▶ Exercise details:
Copy exactly. Include the line containing "red brick D5:E7", every line after it, and the last line below, but no pictures.

▶ Given information:

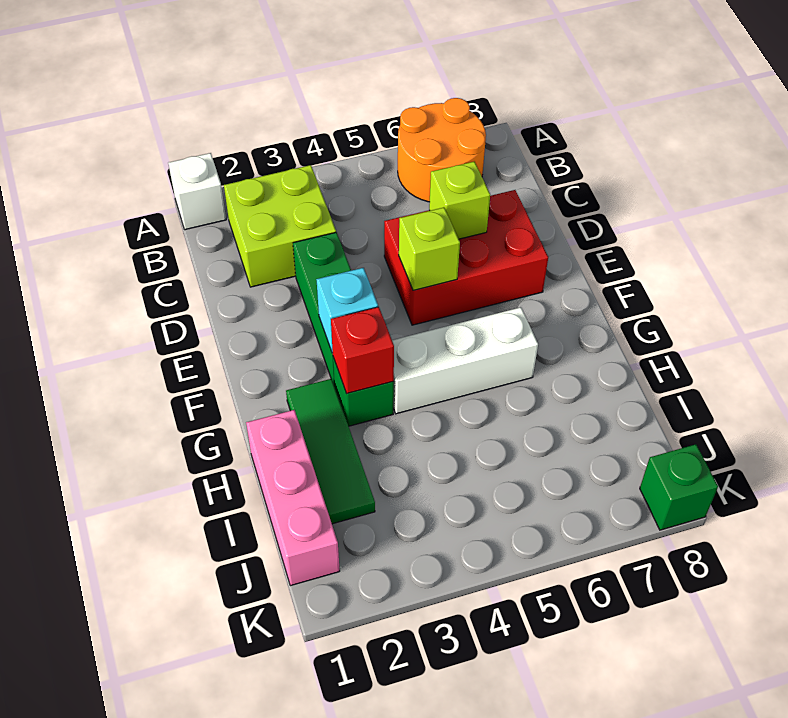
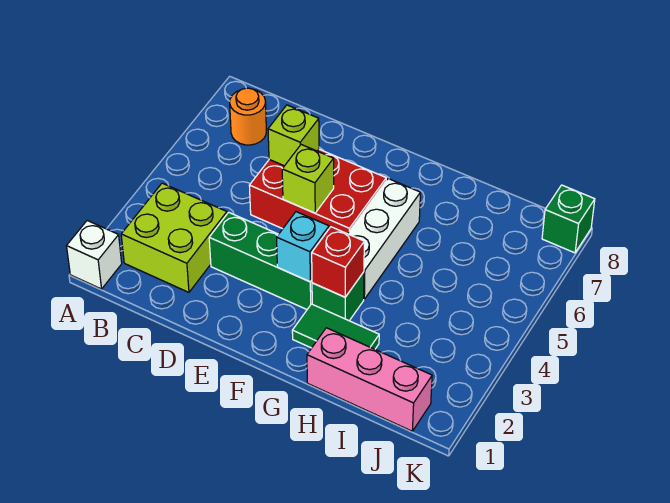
orange round brick A6:B7 level 1 -> orange round brick B7 level 1
red brick D5:E7 level 1 -> red brick D5:F6 level 1
green tile G2:I2 level 1 -> green tile G2:H2 level 1

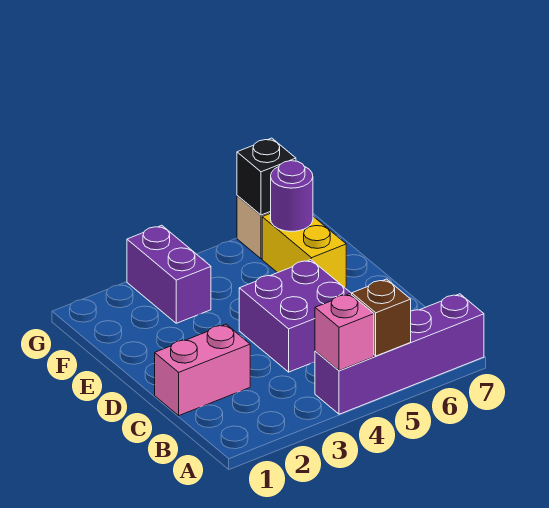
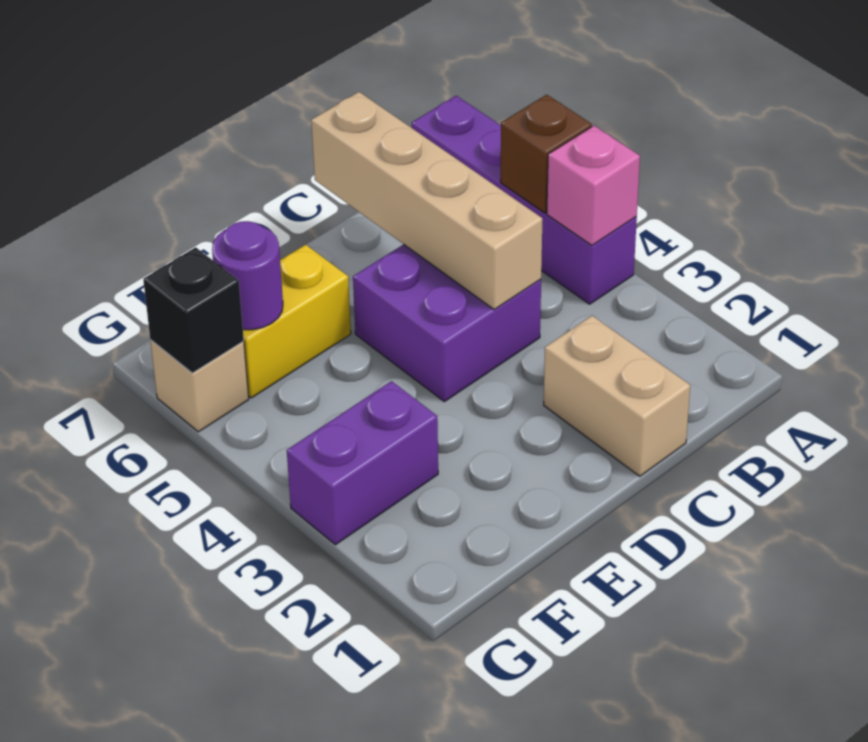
pink brick C1:C2 level 1 -> tan brick C1:C2 level 1
none -> tan brick C4:C7 level 2

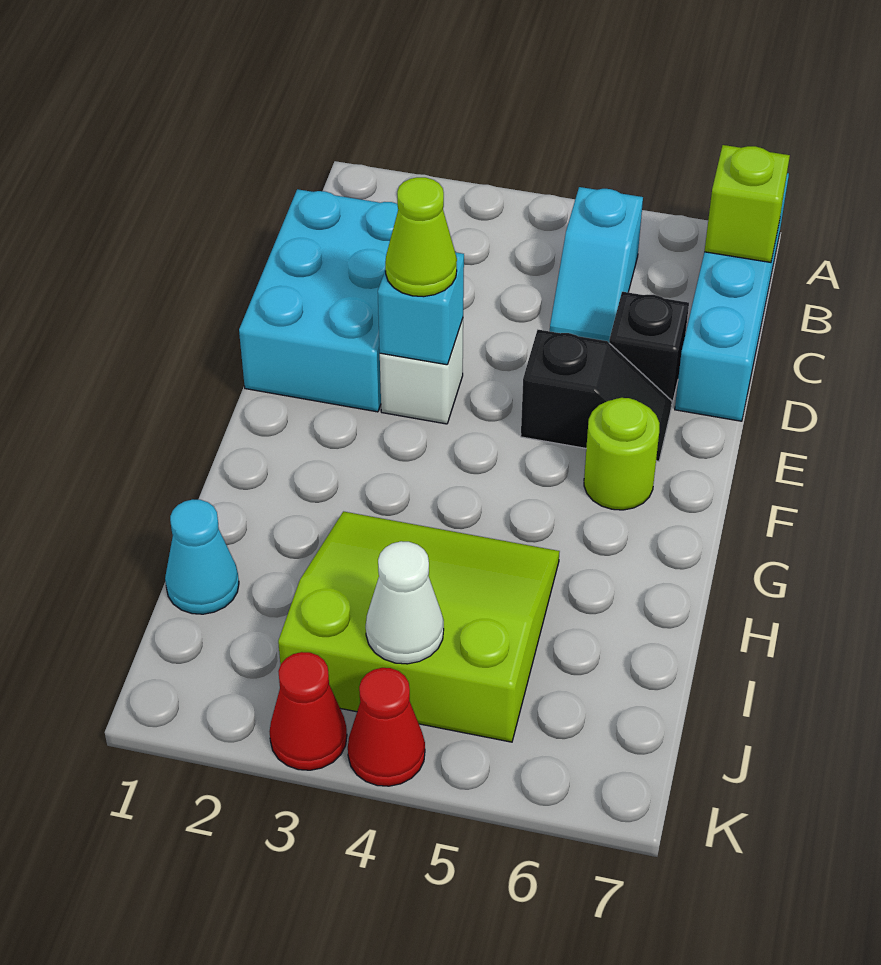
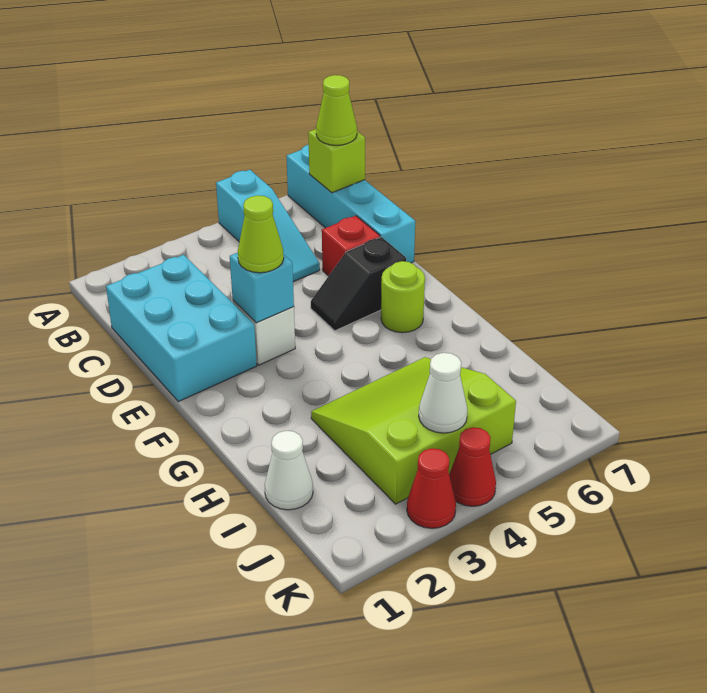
cyan slope B5:C5 level 1 top B -> cyan slope A5:C5 level 1 top A
none -> lime cone B7 level 3
black brick D6 level 1 -> red brick D6 level 1
black slope E5:E6 level 1 top 5 -> black slope E5:E6 level 1 top 6
cyan cone I1 level 1 -> white cone I1 level 1

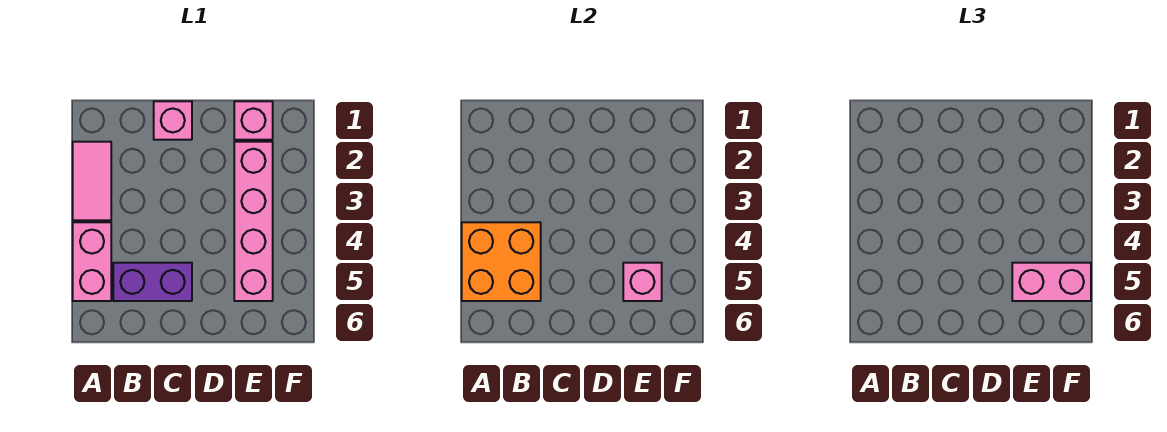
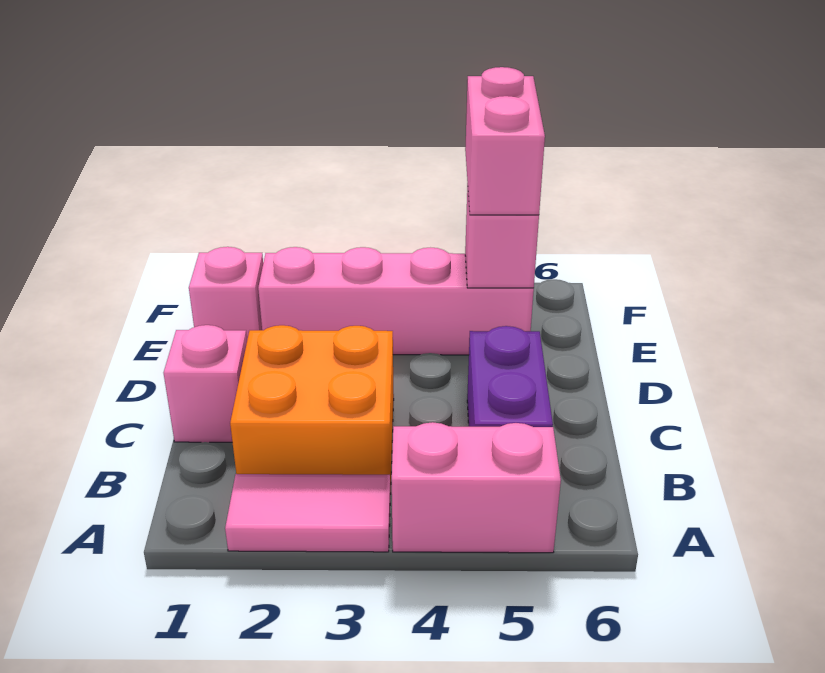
orange brick A4:B5 level 2 -> orange brick B2:C3 level 1

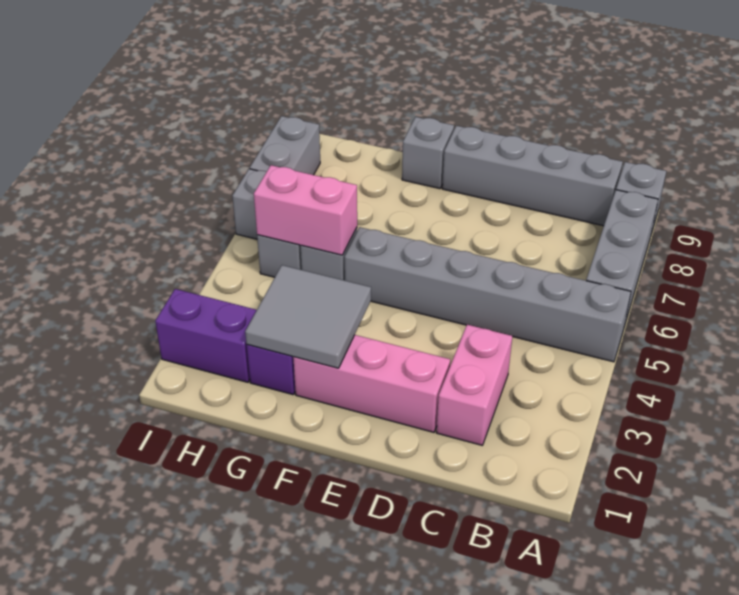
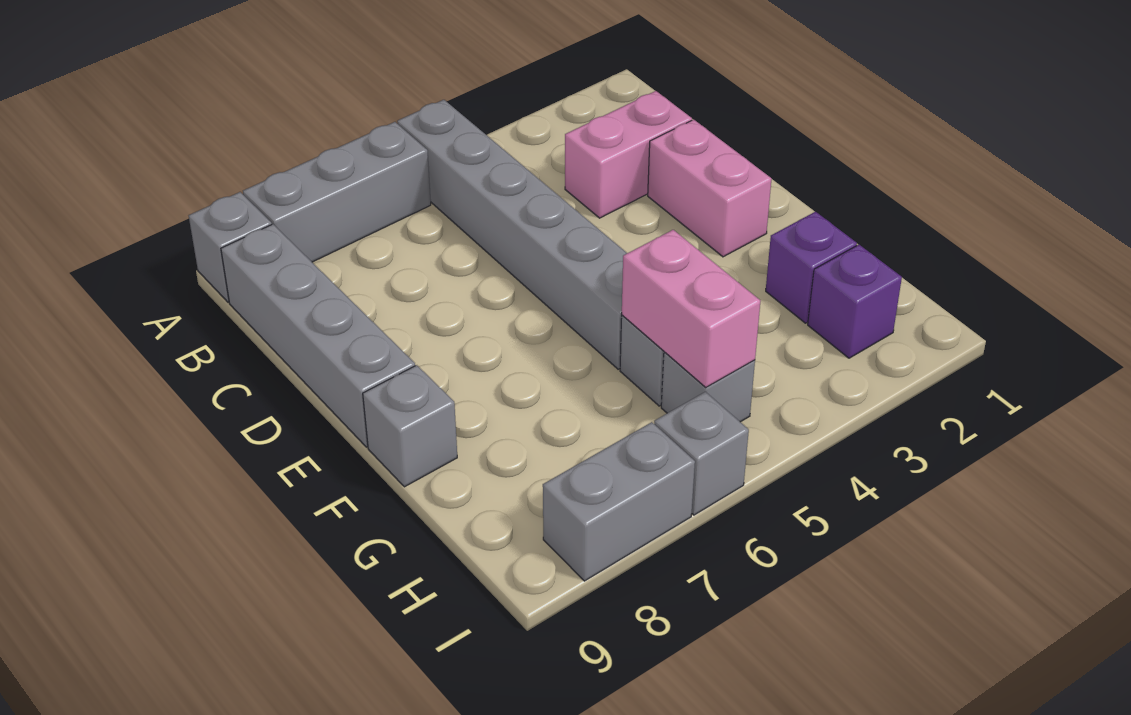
pink brick D2:F2 level 1 -> pink brick D2:E2 level 1
grey tile F2:G3 level 2 -> none
purple brick H2:I2 level 1 -> purple brick H2 level 1

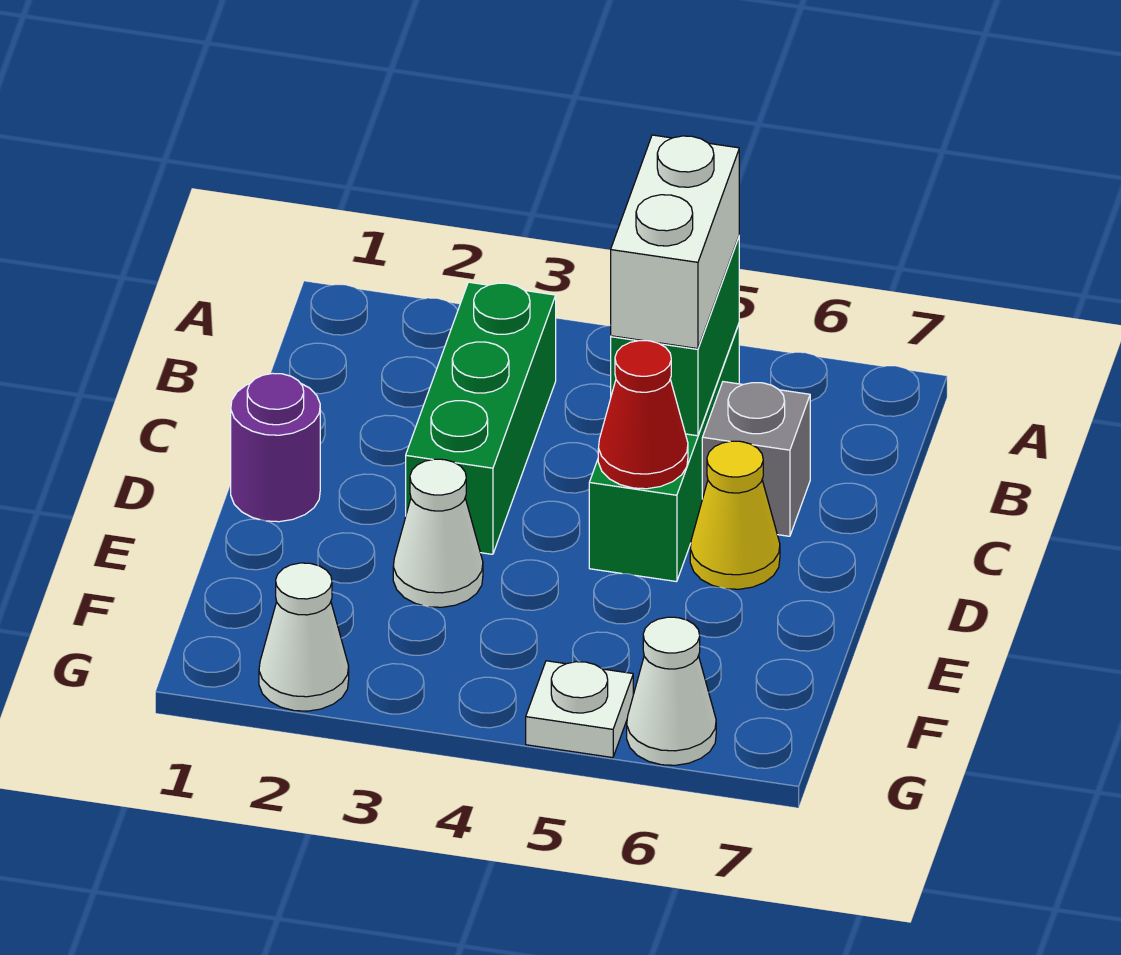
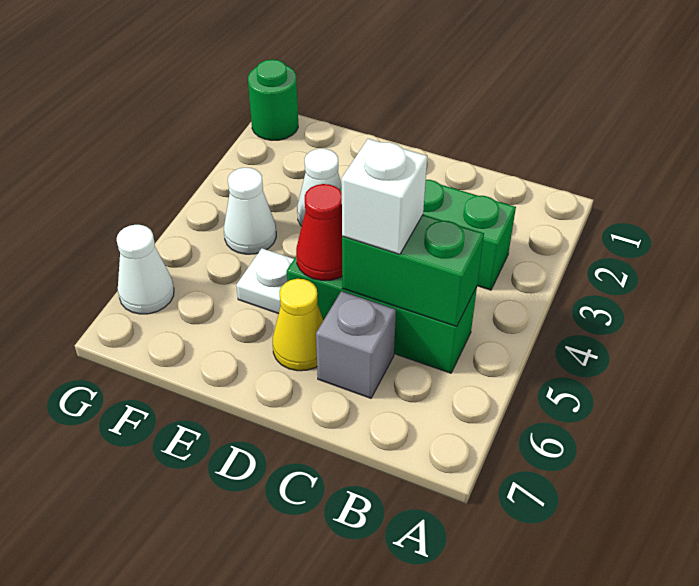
white brick B5:C5 level 3 -> white brick C5 level 3
purple round brick D1 level 1 -> none
none -> green round brick G1 level 1
white cone G2 level 1 -> white cone F4 level 1
white plate G5 level 1 -> white plate E5 level 1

▶ Task output:
red brick D5:E7 level 1 -> red brick D5:F6 level 1
green tile G2:I2 level 1 -> green tile G2:H2 level 1

pink brick C1:C2 level 1 -> tan brick C1:C2 level 1
none -> tan brick C4:C7 level 2

cyan slope B5:C5 level 1 top B -> cyan slope A5:C5 level 1 top A
none -> lime cone B7 level 3
black brick D6 level 1 -> red brick D6 level 1
black slope E5:E6 level 1 top 5 -> black slope E5:E6 level 1 top 6
cyan cone I1 level 1 -> white cone I1 level 1

orange brick A4:B5 level 2 -> orange brick B2:C3 level 1

pink brick D2:F2 level 1 -> pink brick D2:E2 level 1
grey tile F2:G3 level 2 -> none
purple brick H2:I2 level 1 -> purple brick H2 level 1

white brick B5:C5 level 3 -> white brick C5 level 3
purple round brick D1 level 1 -> none
none -> green round brick G1 level 1
white cone G2 level 1 -> white cone F4 level 1
white plate G5 level 1 -> white plate E5 level 1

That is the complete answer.